Return exactly the lines of the records below, starting at the line that contains "(618, 444) = (529, 518): black" and ending at the line that contains "(657, 269) = (856, 379): black", with both of those lines kept.

*** Opening of RECORDS PROVIDED ***

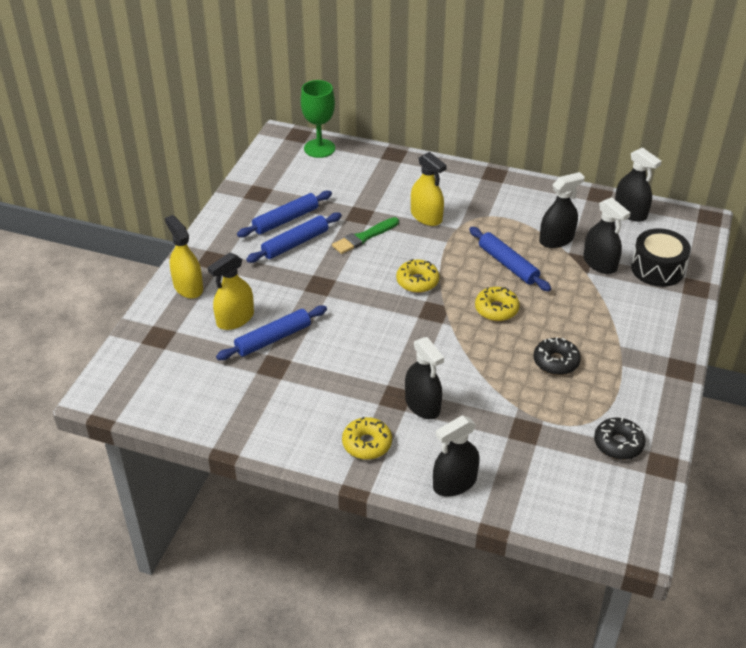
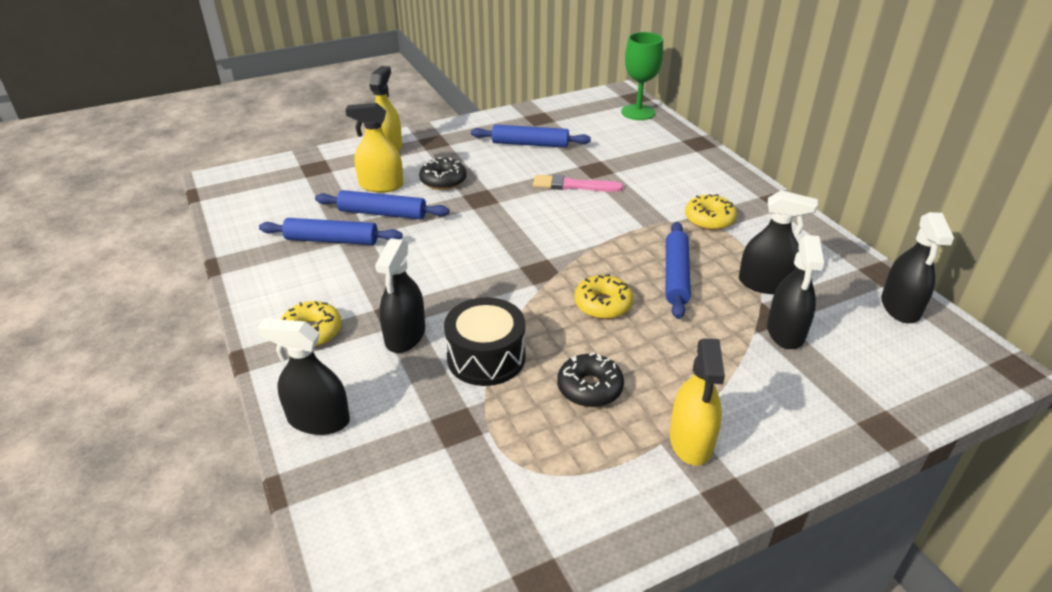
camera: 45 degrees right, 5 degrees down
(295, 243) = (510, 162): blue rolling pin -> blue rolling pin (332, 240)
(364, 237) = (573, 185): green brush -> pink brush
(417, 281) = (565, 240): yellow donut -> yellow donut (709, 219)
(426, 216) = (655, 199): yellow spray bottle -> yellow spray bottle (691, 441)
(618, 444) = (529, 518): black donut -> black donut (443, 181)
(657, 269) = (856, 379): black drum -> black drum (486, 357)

*** Close of RECORDS PROVIDED ***
*** Opening of RECORDS PROVIDED ***

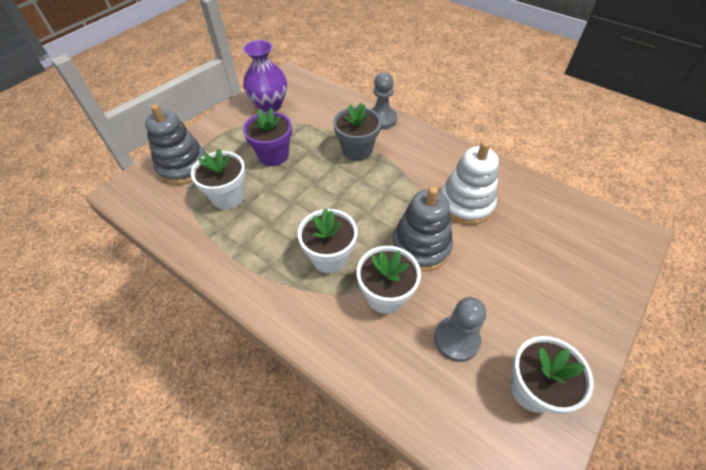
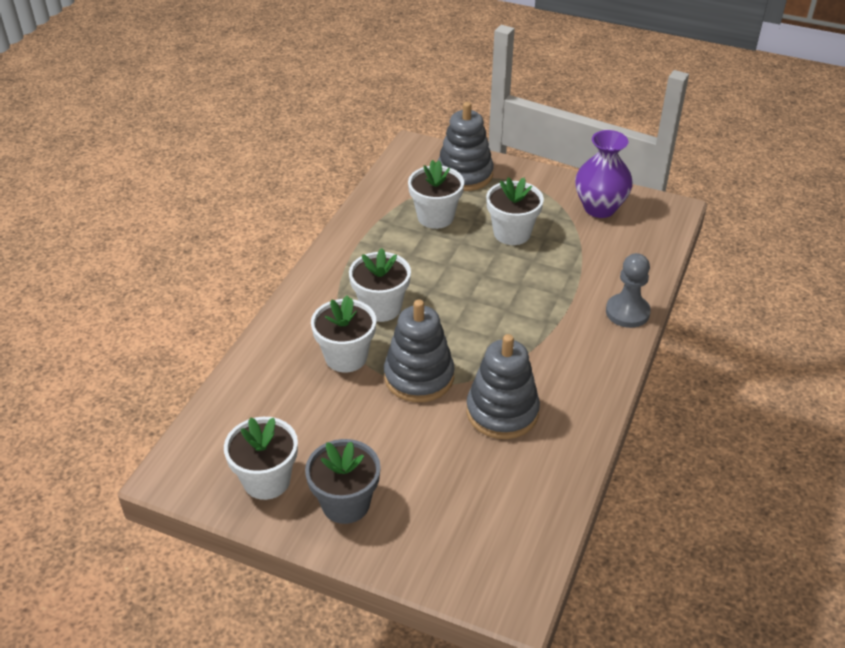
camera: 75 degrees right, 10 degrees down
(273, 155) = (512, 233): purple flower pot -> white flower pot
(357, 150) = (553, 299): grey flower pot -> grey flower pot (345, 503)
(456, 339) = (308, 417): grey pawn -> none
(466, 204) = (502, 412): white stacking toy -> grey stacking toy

*** Close of RECORDS PROVIDED ***
*** Opening of RECORDS PROVIDED ***

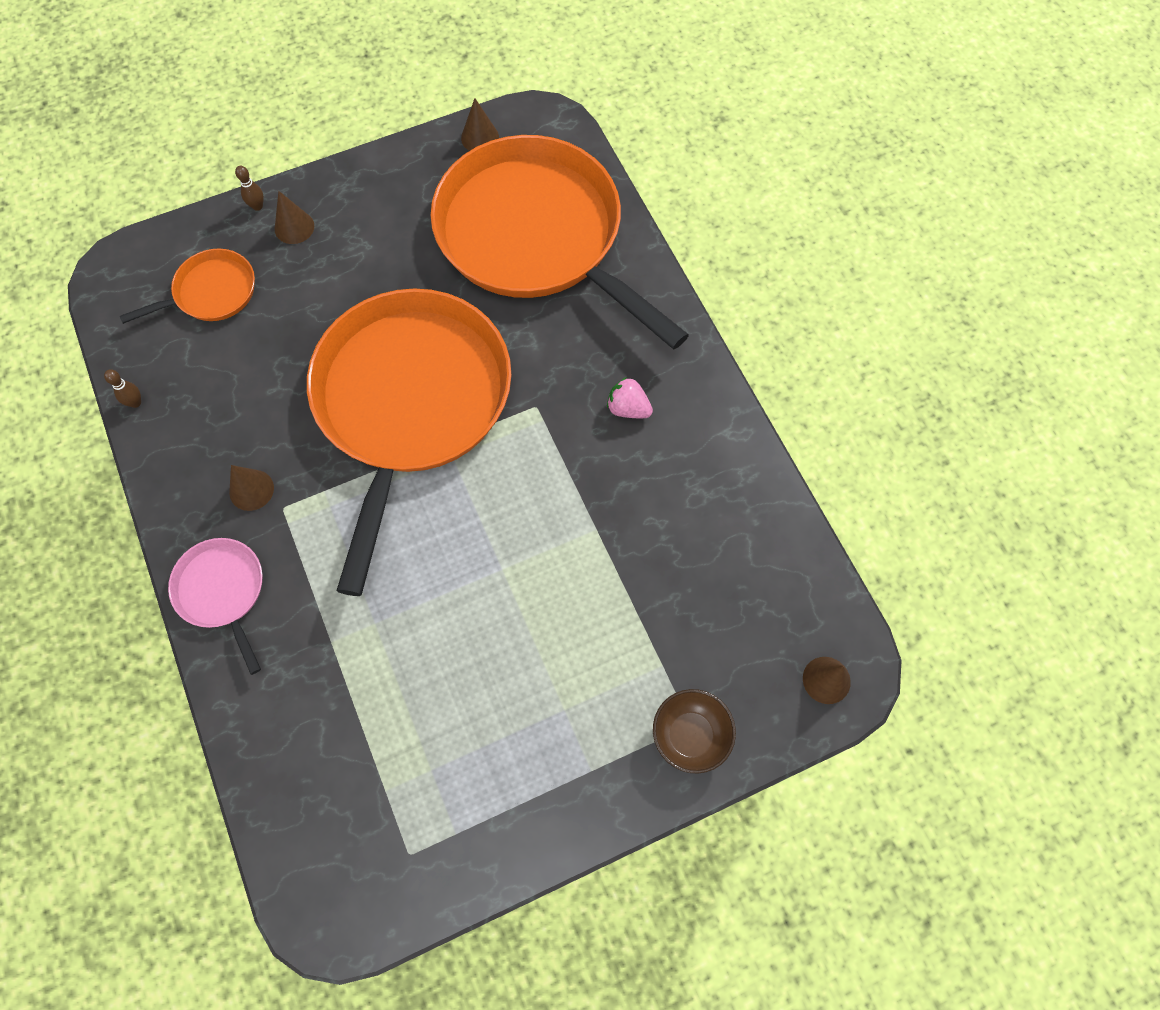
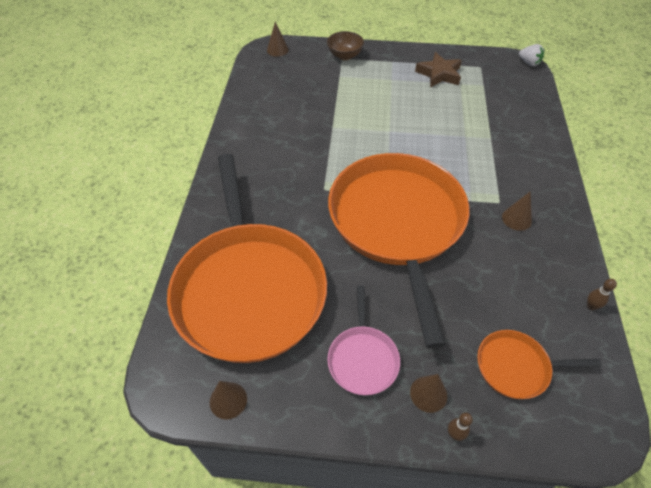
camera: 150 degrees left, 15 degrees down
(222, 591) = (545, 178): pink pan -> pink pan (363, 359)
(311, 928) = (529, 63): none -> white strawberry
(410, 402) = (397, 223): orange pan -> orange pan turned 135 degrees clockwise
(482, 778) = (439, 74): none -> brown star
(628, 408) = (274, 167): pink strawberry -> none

*** Close of RECORDS PROVIDED ***

- OUTPUT BELOW:
(618, 444) = (529, 518): black donut -> black donut (443, 181)
(657, 269) = (856, 379): black drum -> black drum (486, 357)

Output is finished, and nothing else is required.